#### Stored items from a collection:
=-=-=-=-=
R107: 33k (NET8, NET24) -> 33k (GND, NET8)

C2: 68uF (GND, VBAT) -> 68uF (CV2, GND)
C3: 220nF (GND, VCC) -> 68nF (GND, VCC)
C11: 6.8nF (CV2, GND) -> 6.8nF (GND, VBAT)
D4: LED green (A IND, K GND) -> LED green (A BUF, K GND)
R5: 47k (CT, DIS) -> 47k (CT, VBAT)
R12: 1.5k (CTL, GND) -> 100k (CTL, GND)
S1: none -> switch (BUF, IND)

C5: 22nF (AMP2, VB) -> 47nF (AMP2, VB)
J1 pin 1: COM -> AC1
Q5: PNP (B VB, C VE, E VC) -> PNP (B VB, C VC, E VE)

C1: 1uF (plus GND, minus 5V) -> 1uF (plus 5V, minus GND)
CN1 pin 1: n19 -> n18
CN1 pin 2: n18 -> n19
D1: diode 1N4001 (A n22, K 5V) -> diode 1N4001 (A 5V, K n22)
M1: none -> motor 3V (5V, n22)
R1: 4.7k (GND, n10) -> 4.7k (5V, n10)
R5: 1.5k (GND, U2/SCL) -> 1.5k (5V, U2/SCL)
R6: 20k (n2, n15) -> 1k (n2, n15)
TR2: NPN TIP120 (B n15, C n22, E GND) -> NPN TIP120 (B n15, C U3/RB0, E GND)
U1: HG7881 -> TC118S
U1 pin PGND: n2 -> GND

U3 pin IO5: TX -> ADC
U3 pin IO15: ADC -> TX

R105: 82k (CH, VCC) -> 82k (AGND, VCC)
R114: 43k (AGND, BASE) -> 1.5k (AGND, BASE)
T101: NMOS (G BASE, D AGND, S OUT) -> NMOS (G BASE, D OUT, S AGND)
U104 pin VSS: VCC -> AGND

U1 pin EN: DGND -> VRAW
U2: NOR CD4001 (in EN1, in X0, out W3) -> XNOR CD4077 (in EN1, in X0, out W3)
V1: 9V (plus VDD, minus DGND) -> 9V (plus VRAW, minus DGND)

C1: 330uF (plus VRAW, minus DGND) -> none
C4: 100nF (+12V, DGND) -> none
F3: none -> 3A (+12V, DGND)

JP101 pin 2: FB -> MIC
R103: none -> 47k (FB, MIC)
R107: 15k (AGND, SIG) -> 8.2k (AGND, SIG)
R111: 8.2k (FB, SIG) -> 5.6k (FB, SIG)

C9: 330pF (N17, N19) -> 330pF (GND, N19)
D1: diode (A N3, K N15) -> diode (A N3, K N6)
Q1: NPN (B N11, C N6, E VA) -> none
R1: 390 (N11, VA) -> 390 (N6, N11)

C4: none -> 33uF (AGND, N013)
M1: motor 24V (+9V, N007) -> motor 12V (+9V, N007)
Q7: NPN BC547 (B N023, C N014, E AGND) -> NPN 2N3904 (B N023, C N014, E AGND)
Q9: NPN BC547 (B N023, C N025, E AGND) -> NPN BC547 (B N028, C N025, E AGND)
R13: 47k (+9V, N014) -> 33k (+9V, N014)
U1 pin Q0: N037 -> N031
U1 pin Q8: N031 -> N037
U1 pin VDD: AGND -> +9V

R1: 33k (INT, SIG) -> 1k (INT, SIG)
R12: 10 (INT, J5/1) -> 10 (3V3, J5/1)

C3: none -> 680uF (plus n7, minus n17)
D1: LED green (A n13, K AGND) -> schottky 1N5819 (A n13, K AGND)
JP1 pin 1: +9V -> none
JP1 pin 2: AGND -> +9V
=-=-=-=-=
#### Assignment:
Take exactly the lines from the one containing "U3 pin IO15: ADC -> TX" through the one containing "R107: 15k (AGND, SIG) -> 8.2k (AGND, SIG)" in the data above, and output them with nothing added.

#### Exercise result:
U3 pin IO15: ADC -> TX

R105: 82k (CH, VCC) -> 82k (AGND, VCC)
R114: 43k (AGND, BASE) -> 1.5k (AGND, BASE)
T101: NMOS (G BASE, D AGND, S OUT) -> NMOS (G BASE, D OUT, S AGND)
U104 pin VSS: VCC -> AGND

U1 pin EN: DGND -> VRAW
U2: NOR CD4001 (in EN1, in X0, out W3) -> XNOR CD4077 (in EN1, in X0, out W3)
V1: 9V (plus VDD, minus DGND) -> 9V (plus VRAW, minus DGND)

C1: 330uF (plus VRAW, minus DGND) -> none
C4: 100nF (+12V, DGND) -> none
F3: none -> 3A (+12V, DGND)

JP101 pin 2: FB -> MIC
R103: none -> 47k (FB, MIC)
R107: 15k (AGND, SIG) -> 8.2k (AGND, SIG)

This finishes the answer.